The lines you need are those holding the word "DGND"; pull them from the material.

━━━ Data to examine ━━━

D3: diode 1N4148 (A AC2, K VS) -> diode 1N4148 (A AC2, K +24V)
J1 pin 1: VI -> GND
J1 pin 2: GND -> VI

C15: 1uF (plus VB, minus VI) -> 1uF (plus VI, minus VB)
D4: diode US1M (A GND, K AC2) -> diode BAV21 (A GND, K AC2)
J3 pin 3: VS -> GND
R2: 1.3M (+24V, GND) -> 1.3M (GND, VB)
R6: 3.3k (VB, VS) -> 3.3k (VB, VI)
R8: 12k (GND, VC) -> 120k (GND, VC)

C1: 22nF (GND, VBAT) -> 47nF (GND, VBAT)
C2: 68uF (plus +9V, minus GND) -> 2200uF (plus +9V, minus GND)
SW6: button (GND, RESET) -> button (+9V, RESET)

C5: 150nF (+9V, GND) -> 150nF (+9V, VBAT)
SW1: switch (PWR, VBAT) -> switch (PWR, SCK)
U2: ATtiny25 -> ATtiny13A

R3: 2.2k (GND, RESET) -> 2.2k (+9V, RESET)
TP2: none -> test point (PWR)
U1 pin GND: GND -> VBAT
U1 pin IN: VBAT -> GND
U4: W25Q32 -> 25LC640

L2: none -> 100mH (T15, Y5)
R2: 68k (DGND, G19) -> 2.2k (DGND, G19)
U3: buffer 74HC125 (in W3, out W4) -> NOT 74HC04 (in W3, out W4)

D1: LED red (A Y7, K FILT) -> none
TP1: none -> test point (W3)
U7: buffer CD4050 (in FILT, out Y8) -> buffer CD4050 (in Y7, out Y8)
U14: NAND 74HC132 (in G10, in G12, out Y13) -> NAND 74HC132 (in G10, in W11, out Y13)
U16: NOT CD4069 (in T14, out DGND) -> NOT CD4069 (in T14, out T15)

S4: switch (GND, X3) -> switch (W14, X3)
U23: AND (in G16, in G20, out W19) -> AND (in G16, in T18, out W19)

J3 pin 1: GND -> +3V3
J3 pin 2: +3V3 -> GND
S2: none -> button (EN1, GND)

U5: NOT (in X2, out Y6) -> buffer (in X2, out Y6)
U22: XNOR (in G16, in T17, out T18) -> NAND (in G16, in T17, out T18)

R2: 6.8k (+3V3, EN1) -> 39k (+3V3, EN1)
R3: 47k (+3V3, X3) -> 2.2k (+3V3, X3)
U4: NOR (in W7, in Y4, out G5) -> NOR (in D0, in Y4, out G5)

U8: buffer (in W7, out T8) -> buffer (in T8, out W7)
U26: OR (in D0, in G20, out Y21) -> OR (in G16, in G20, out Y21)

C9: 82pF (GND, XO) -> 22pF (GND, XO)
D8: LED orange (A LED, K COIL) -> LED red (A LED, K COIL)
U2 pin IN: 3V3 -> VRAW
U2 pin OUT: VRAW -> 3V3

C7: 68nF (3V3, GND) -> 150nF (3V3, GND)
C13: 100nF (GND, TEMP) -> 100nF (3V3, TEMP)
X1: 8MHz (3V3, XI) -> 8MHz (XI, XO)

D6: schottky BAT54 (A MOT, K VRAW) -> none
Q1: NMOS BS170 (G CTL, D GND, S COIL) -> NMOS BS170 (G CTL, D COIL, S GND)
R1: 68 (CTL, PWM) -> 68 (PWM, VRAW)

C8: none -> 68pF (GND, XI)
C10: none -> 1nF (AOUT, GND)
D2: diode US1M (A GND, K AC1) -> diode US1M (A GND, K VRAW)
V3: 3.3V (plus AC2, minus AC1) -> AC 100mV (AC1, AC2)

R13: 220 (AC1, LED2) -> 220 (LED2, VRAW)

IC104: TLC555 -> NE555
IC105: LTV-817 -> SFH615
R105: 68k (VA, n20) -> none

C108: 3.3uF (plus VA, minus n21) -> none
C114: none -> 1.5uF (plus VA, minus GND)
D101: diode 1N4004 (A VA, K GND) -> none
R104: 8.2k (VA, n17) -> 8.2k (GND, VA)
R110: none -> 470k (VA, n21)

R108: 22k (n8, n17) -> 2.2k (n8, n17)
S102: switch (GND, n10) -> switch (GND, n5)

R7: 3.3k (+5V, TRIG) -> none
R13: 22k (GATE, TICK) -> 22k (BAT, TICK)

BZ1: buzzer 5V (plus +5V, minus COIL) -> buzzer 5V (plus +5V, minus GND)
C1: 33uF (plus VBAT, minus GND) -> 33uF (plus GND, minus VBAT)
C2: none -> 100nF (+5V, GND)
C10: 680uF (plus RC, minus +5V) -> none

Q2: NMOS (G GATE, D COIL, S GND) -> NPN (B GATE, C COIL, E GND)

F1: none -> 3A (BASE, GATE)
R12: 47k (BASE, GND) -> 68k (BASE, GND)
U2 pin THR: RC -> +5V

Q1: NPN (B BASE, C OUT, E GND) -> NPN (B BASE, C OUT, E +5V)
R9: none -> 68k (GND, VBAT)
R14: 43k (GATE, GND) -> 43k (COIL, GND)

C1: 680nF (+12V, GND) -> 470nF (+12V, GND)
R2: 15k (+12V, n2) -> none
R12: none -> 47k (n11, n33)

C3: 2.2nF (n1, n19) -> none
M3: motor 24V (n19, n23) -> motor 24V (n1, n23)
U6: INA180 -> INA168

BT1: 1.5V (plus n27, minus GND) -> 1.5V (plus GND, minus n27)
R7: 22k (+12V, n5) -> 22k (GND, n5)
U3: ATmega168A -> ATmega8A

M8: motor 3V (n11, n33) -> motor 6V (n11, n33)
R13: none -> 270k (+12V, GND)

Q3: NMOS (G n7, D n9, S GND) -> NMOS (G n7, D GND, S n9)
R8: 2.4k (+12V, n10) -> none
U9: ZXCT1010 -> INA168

━━━

Task output =>
R2: 68k (DGND, G19) -> 2.2k (DGND, G19)
U16: NOT CD4069 (in T14, out DGND) -> NOT CD4069 (in T14, out T15)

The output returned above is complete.